[Exercise objective]: Two lines in the listing below mark the span: one contains "C5: 22uF (plus" and one contains "R13: 2.2k (FB, VE) -> none". Reproduce both of them and everything between, exactly.

[Records to use]:
——————————

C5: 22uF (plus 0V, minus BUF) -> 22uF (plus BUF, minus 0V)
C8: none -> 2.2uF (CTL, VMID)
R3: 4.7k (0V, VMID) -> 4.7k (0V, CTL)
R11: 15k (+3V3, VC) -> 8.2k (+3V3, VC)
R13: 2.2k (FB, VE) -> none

——————————

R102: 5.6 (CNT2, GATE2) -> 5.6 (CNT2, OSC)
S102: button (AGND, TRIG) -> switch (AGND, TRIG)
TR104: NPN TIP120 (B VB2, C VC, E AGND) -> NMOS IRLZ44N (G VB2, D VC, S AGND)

——————————

[Task response]:
C5: 22uF (plus 0V, minus BUF) -> 22uF (plus BUF, minus 0V)
C8: none -> 2.2uF (CTL, VMID)
R3: 4.7k (0V, VMID) -> 4.7k (0V, CTL)
R11: 15k (+3V3, VC) -> 8.2k (+3V3, VC)
R13: 2.2k (FB, VE) -> none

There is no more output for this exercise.